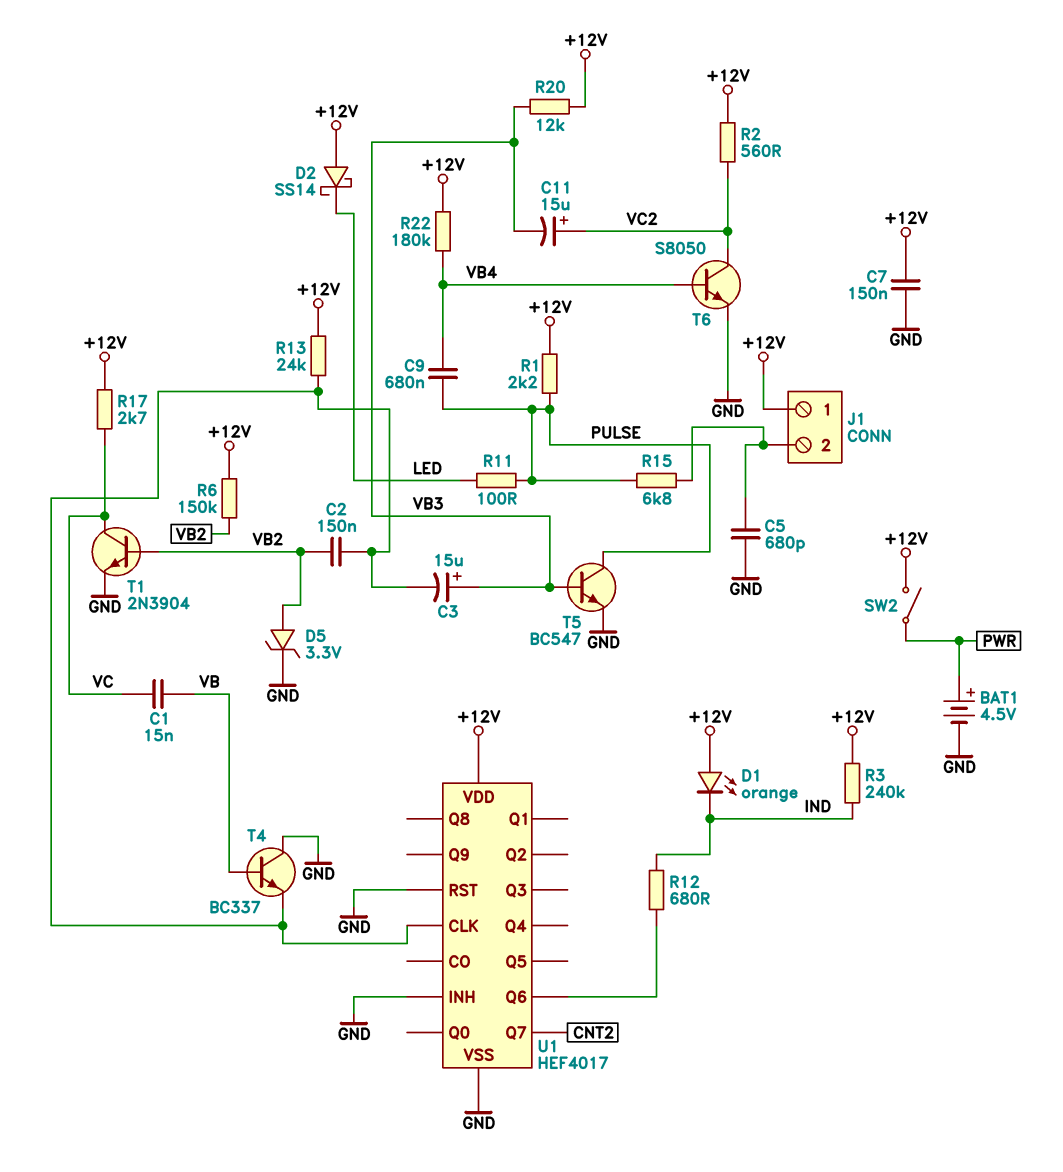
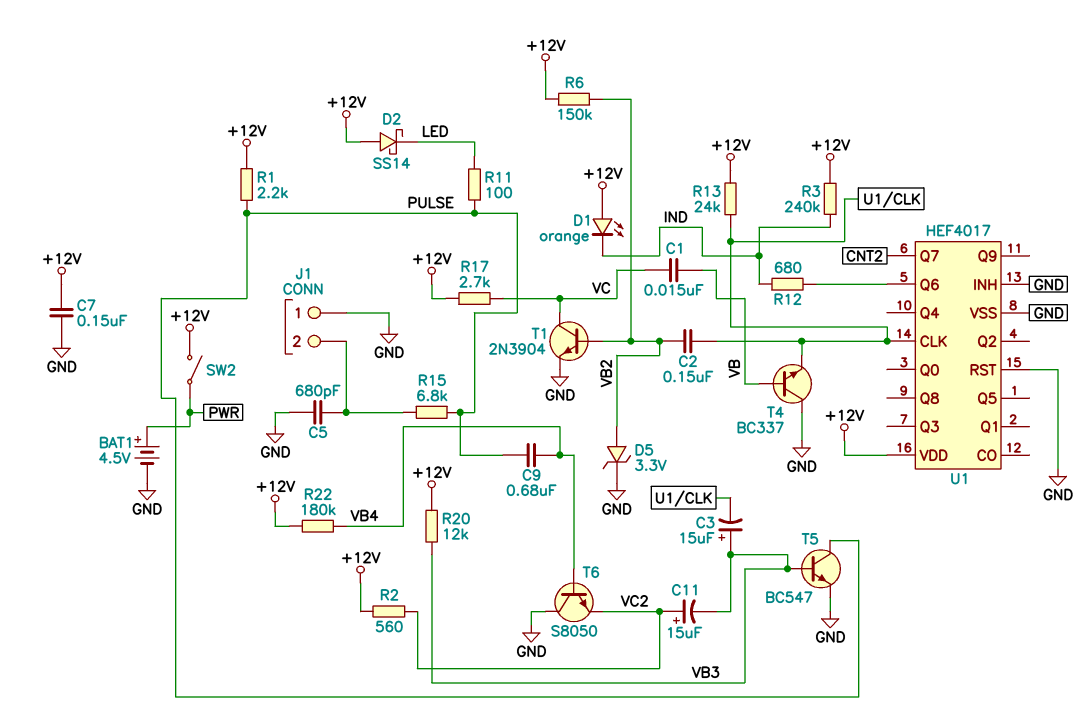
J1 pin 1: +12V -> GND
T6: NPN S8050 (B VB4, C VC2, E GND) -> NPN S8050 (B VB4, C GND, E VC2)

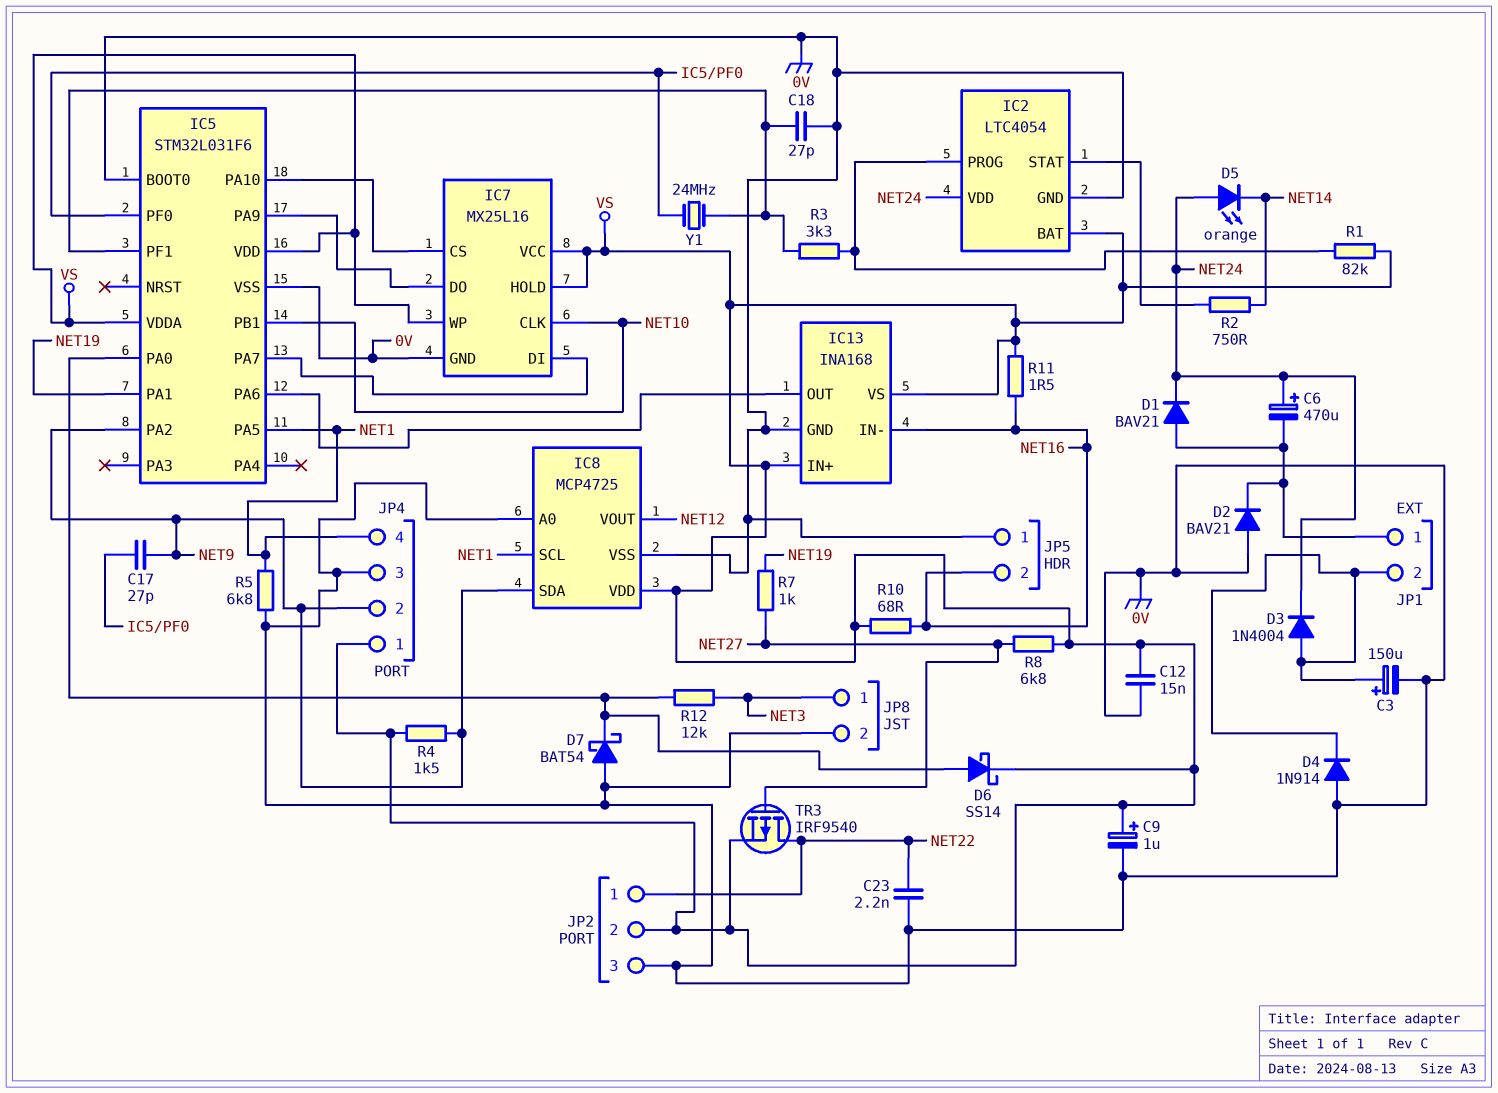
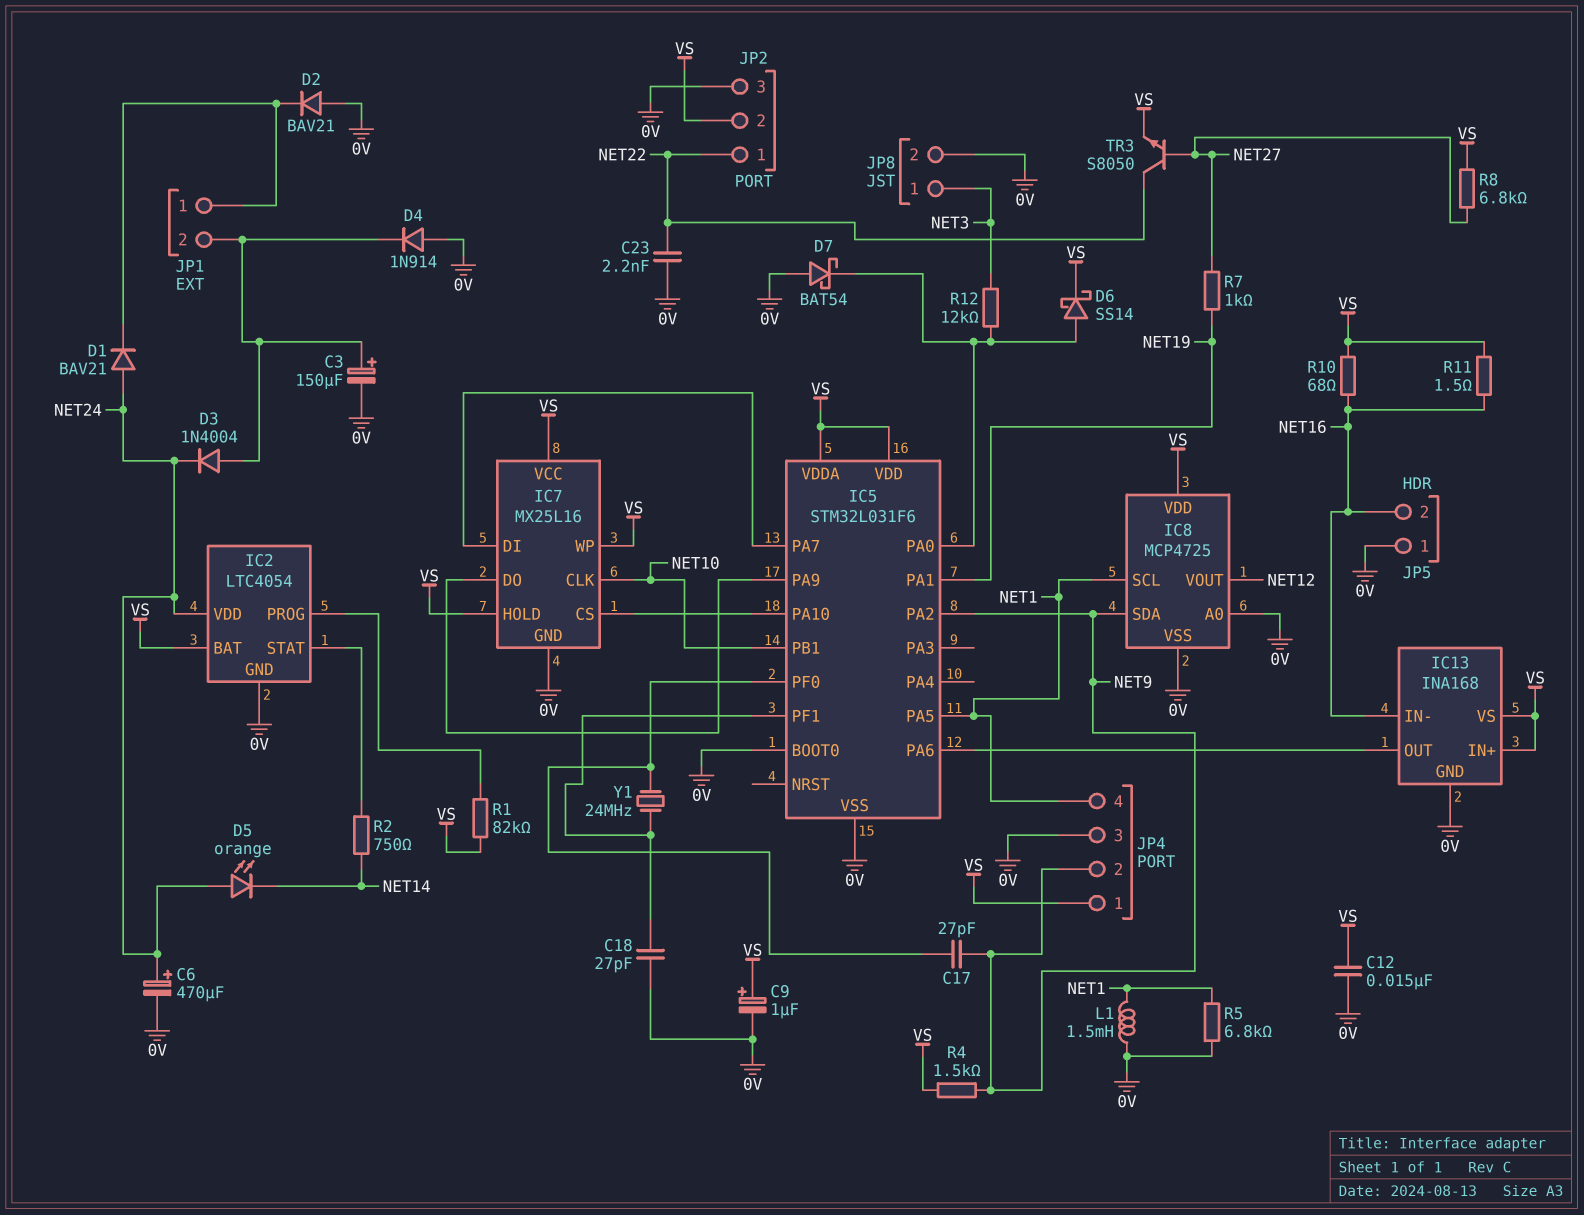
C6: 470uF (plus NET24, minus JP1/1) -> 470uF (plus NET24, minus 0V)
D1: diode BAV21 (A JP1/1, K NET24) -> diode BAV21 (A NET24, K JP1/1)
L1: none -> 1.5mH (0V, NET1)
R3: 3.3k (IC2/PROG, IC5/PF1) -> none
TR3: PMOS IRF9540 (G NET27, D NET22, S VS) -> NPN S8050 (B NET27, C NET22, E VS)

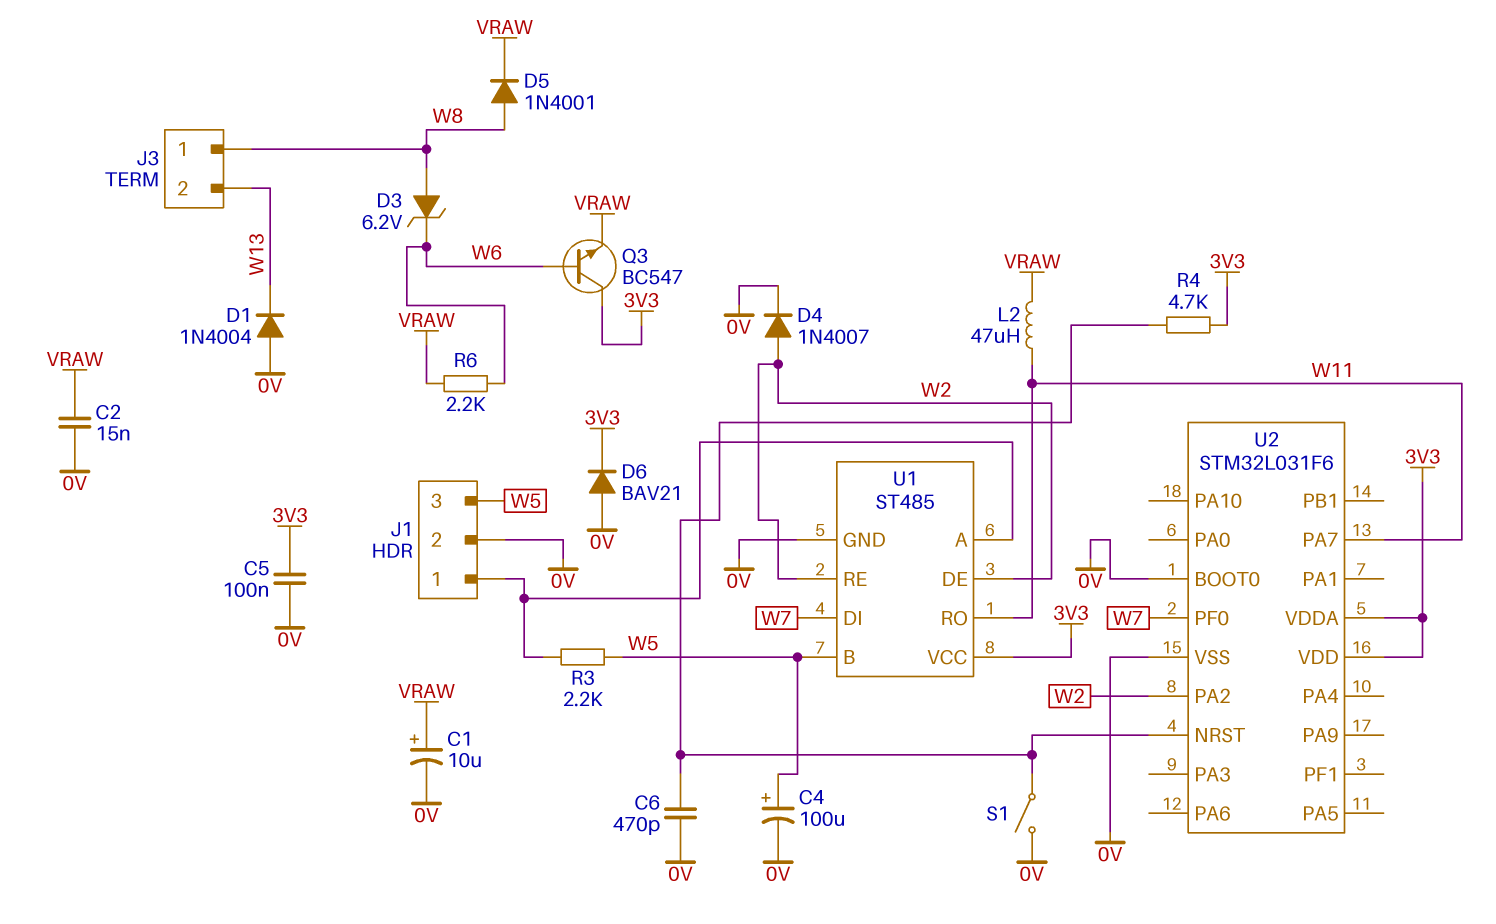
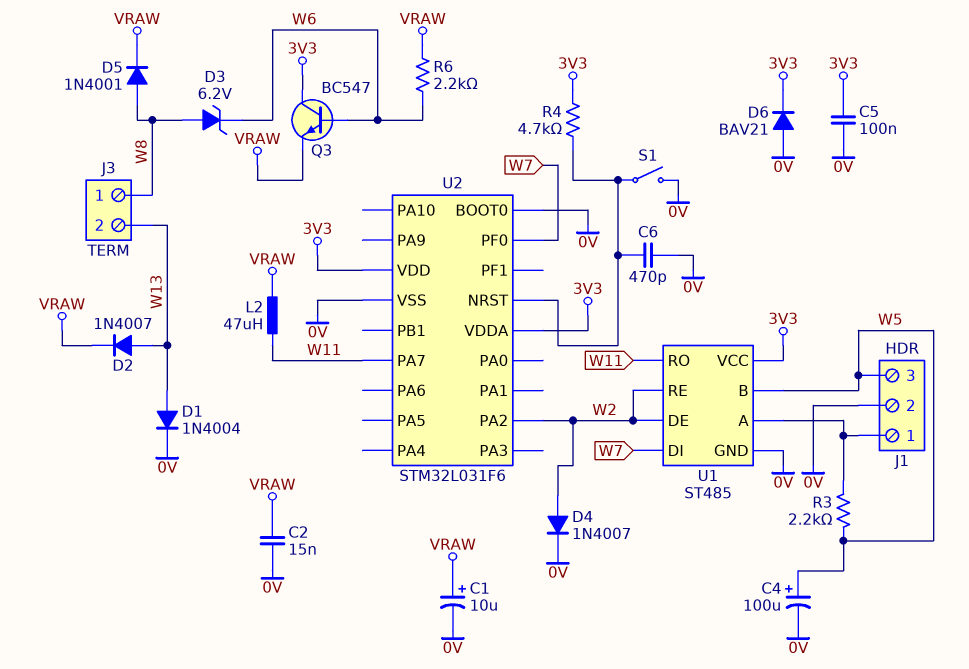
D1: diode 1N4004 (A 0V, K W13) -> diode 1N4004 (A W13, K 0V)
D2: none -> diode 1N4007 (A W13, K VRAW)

*TASK TO CARRY OUT*.
Give again, word for word, only the lines from the one with "D1: diode BAV21" through the last line of the entries, both included; no pictures go in the copy.

*ANSWER TO THIS EXERCISE*.
D1: diode BAV21 (A JP1/1, K NET24) -> diode BAV21 (A NET24, K JP1/1)
L1: none -> 1.5mH (0V, NET1)
R3: 3.3k (IC2/PROG, IC5/PF1) -> none
TR3: PMOS IRF9540 (G NET27, D NET22, S VS) -> NPN S8050 (B NET27, C NET22, E VS)

D1: diode 1N4004 (A 0V, K W13) -> diode 1N4004 (A W13, K 0V)
D2: none -> diode 1N4007 (A W13, K VRAW)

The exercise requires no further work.